- [WHAT IS NEEDED]:
Restate word for word the lines of the entries below, starting with the line that holds "LINE3: QRE1113 -> TCRT5000" and ending with the line that holds "RADIO3 pin CE: B5 -> A15", and no others.

Collection entries:
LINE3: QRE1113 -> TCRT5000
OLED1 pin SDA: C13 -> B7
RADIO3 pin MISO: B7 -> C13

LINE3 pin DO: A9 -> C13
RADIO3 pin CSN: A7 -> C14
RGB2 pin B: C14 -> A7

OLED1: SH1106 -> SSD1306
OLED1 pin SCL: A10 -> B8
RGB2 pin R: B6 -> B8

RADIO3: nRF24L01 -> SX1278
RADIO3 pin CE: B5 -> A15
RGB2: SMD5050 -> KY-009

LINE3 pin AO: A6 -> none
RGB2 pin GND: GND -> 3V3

* * *

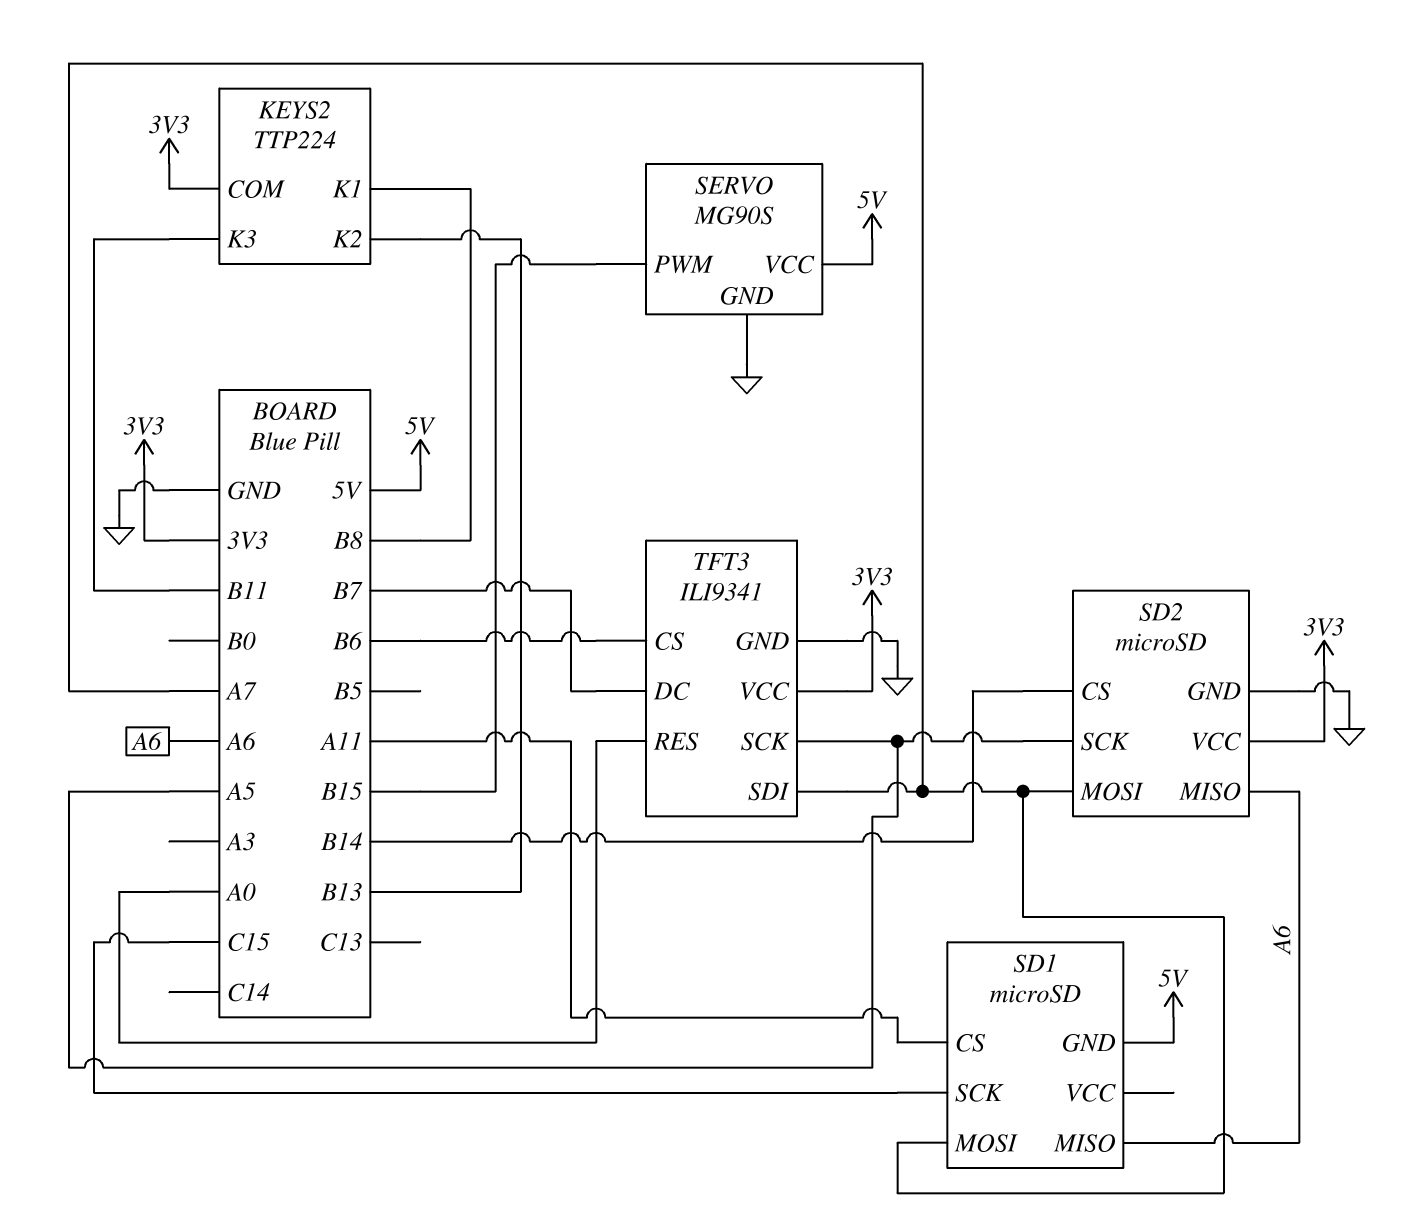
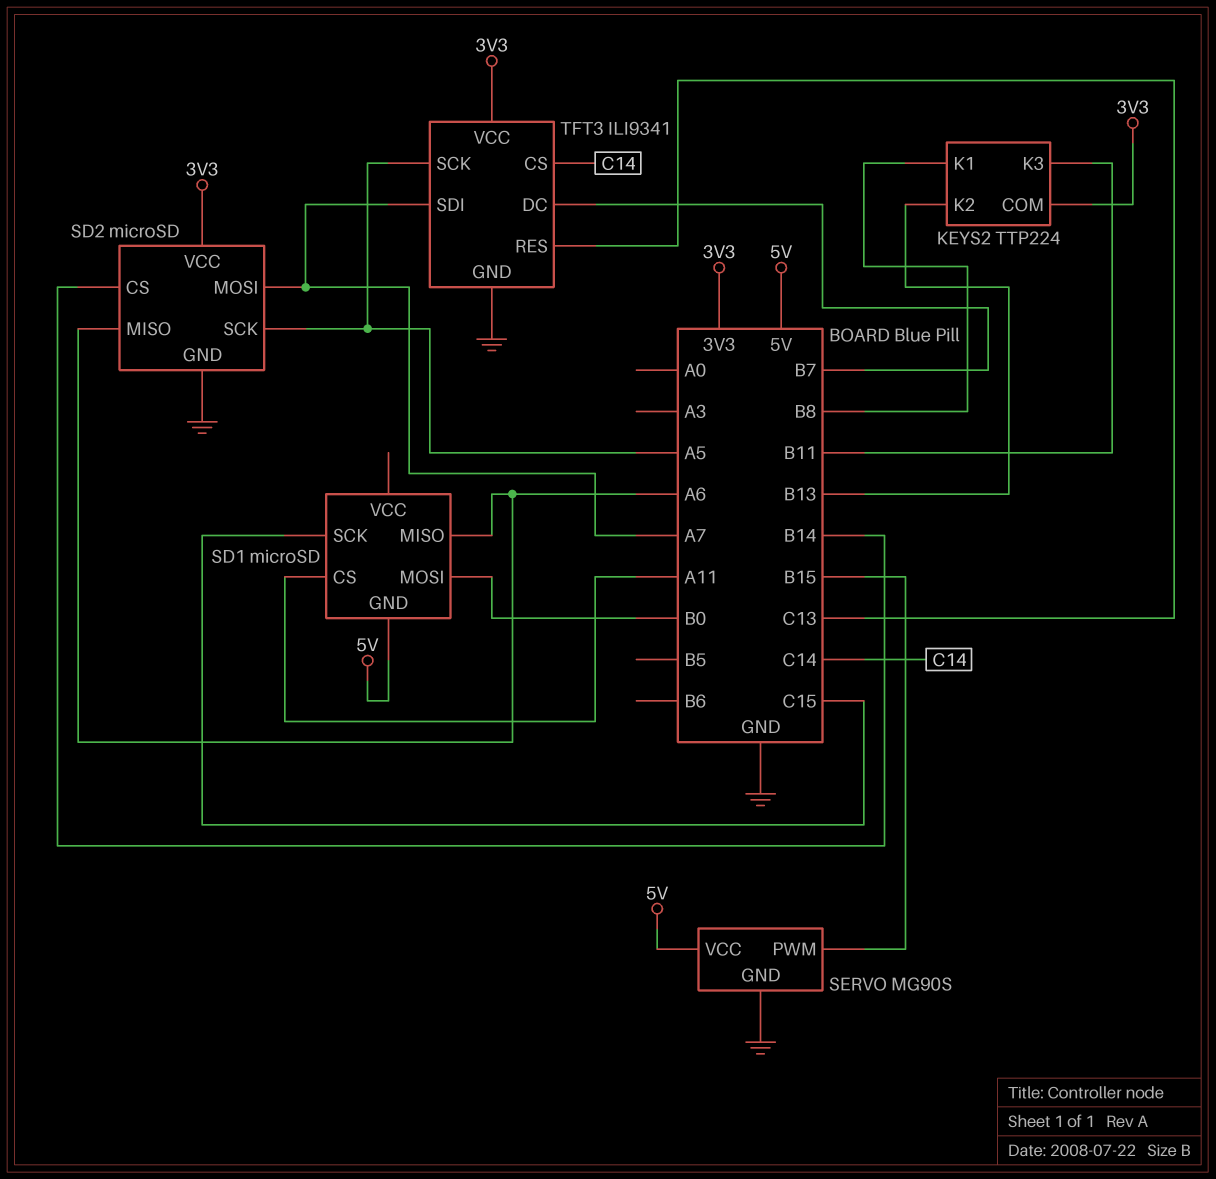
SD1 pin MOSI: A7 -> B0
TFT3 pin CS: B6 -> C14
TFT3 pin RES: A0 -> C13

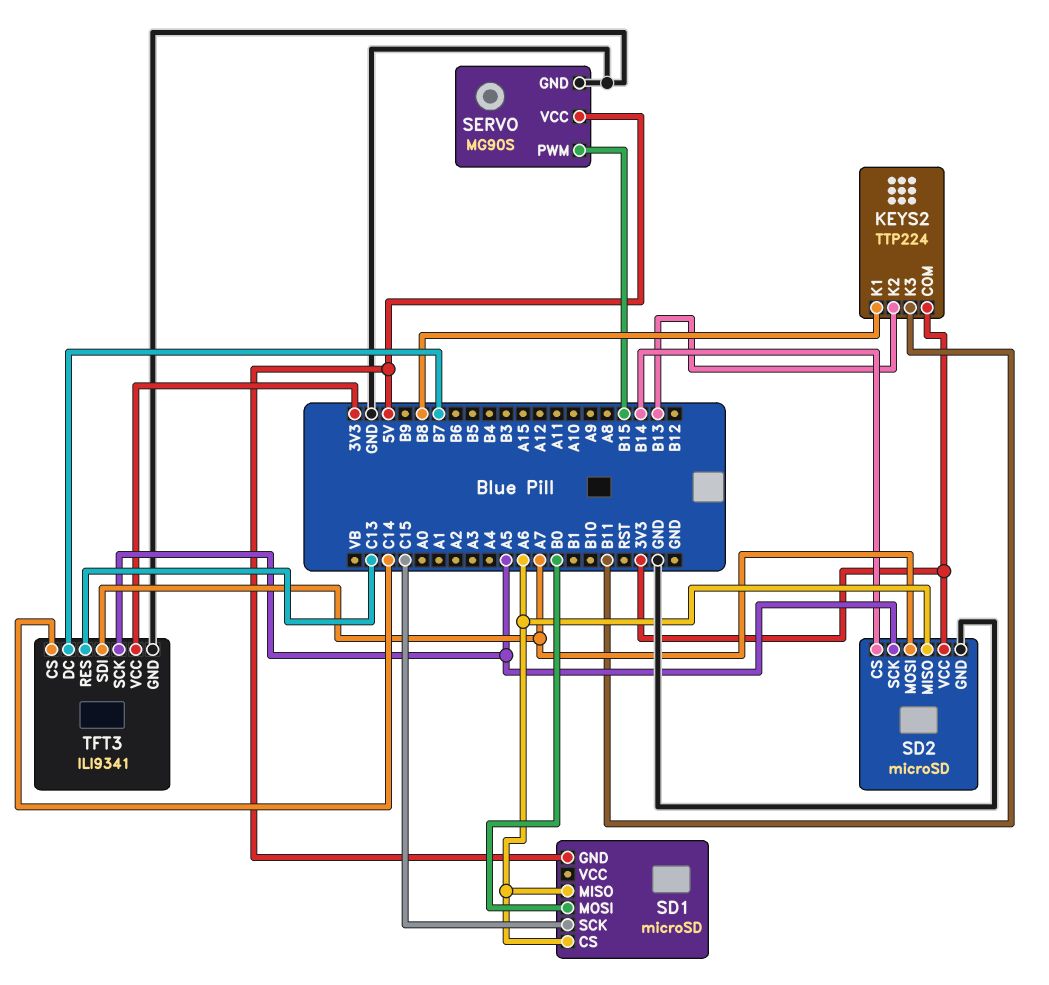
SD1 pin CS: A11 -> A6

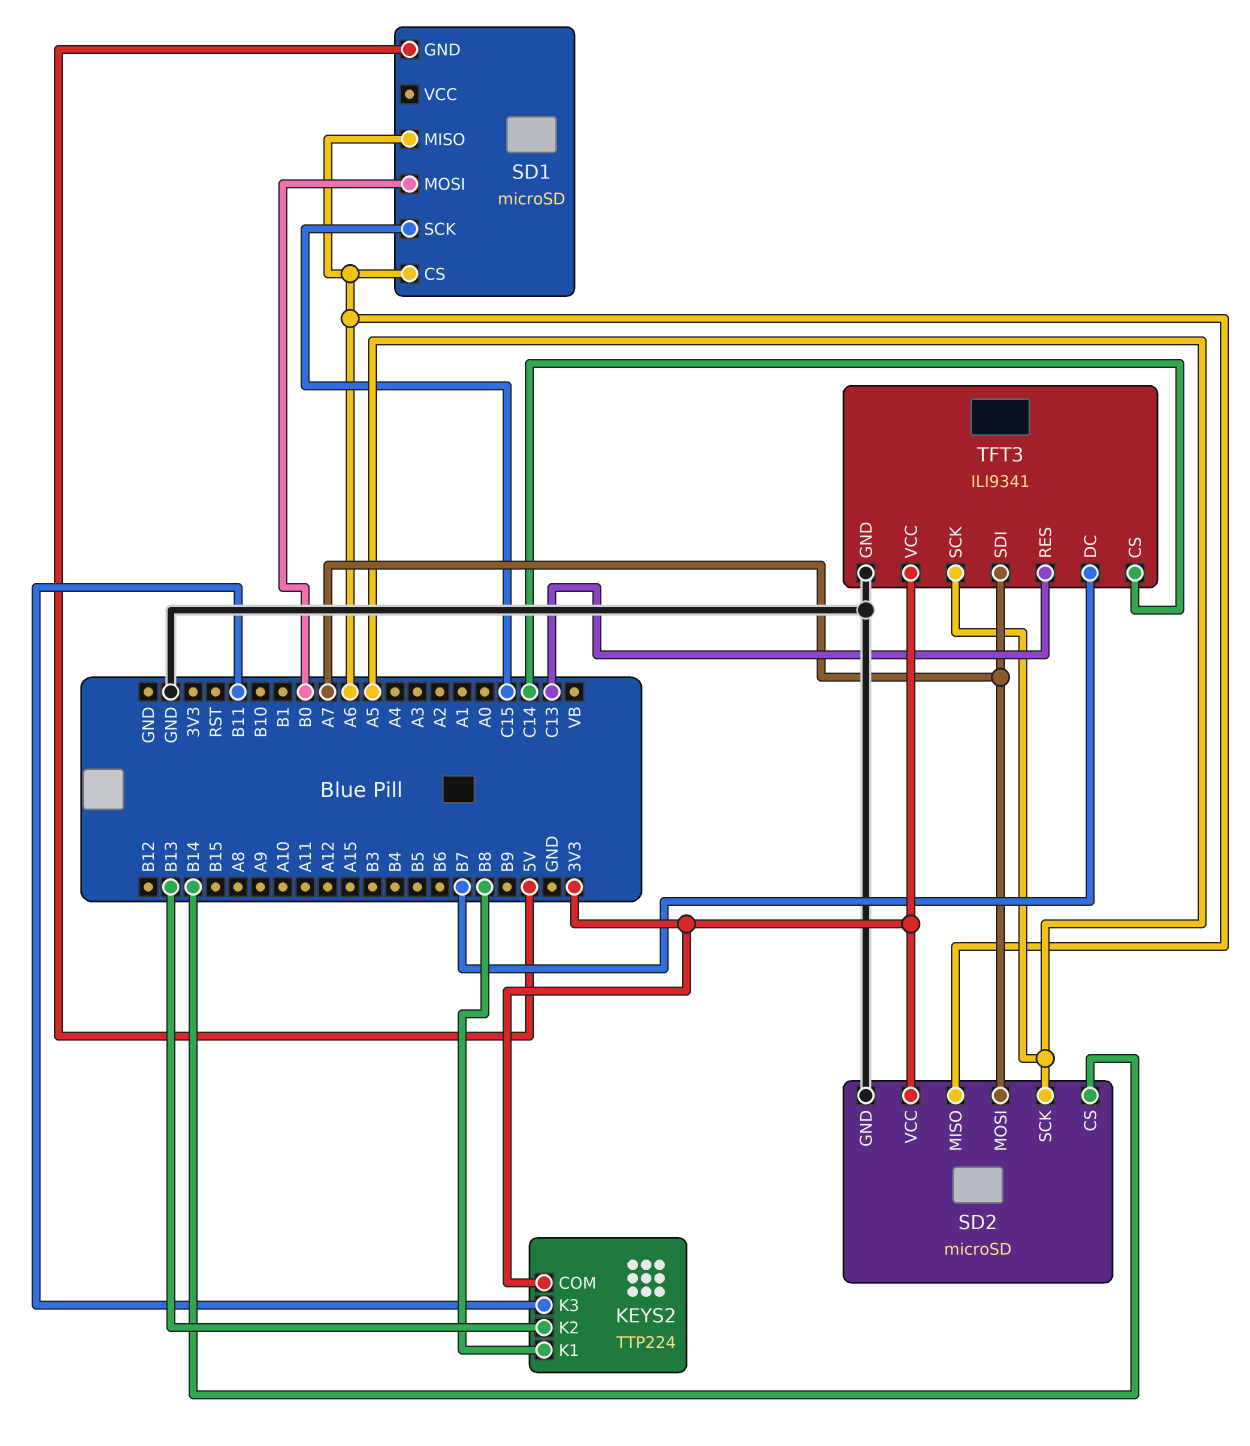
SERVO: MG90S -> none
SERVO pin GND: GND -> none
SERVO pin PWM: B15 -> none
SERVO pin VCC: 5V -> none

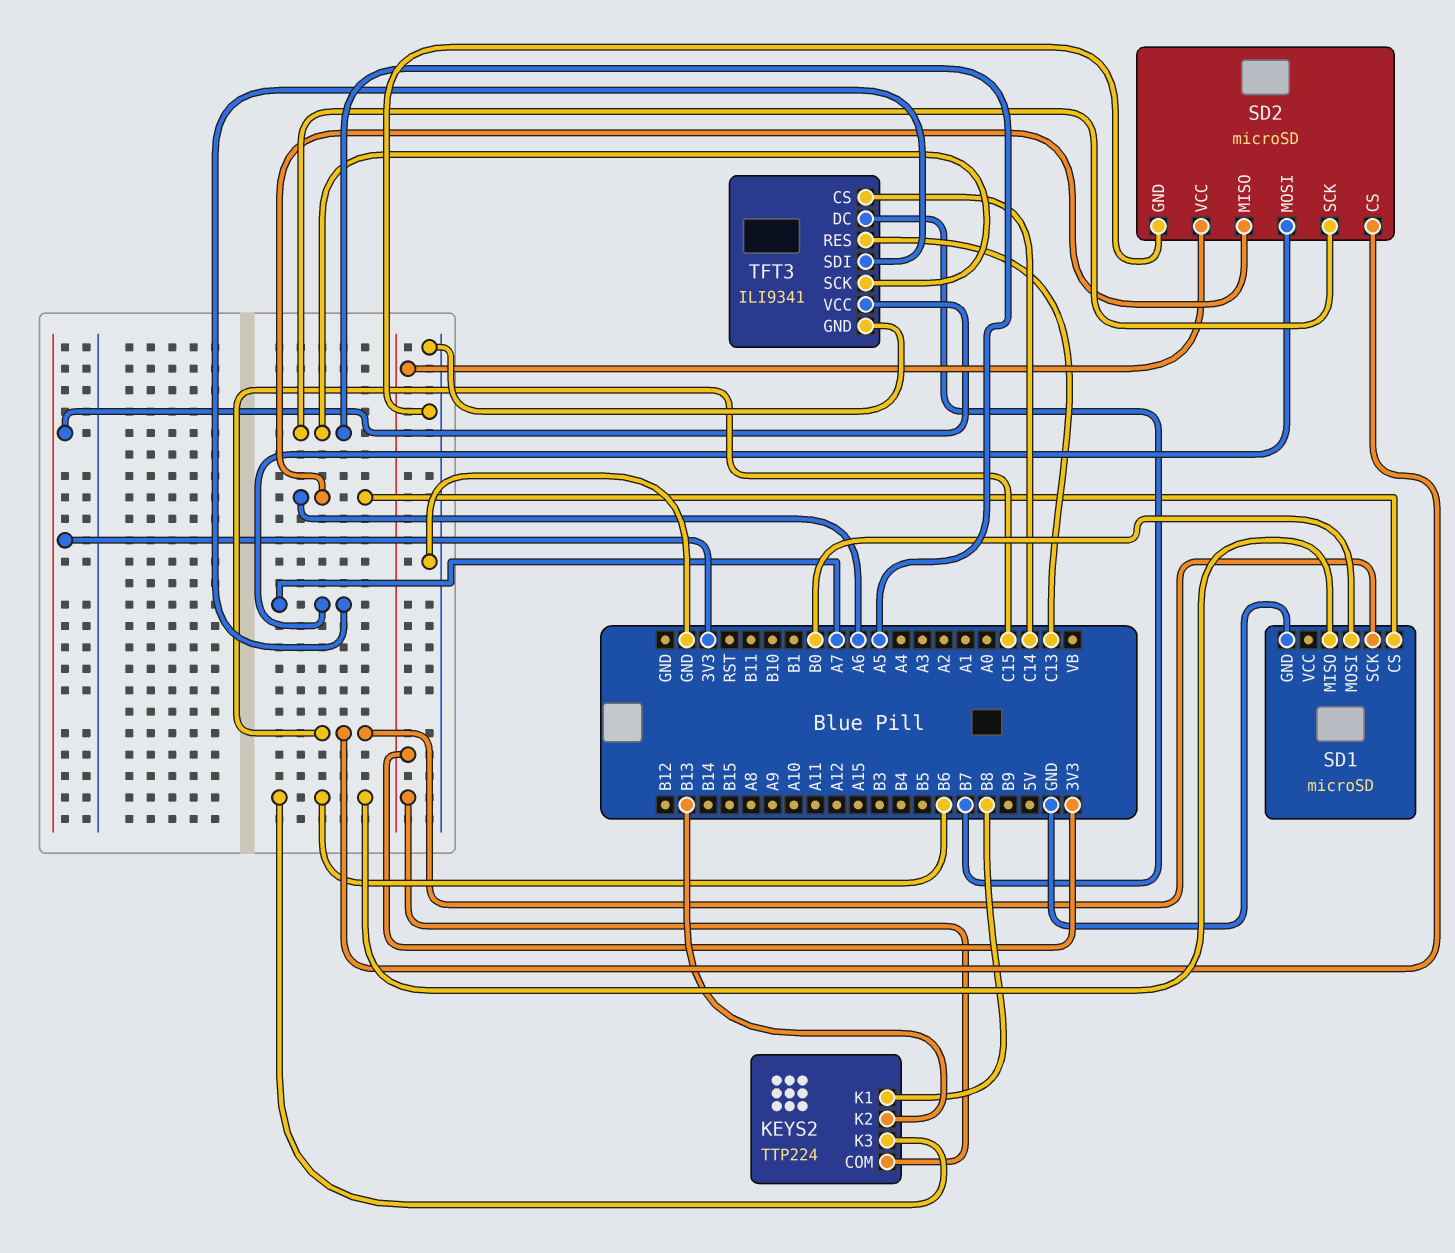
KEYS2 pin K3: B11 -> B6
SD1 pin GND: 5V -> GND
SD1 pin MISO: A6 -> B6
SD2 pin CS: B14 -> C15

- [YOUR SOLUTION]:
LINE3: QRE1113 -> TCRT5000
OLED1 pin SDA: C13 -> B7
RADIO3 pin MISO: B7 -> C13

LINE3 pin DO: A9 -> C13
RADIO3 pin CSN: A7 -> C14
RGB2 pin B: C14 -> A7

OLED1: SH1106 -> SSD1306
OLED1 pin SCL: A10 -> B8
RGB2 pin R: B6 -> B8

RADIO3: nRF24L01 -> SX1278
RADIO3 pin CE: B5 -> A15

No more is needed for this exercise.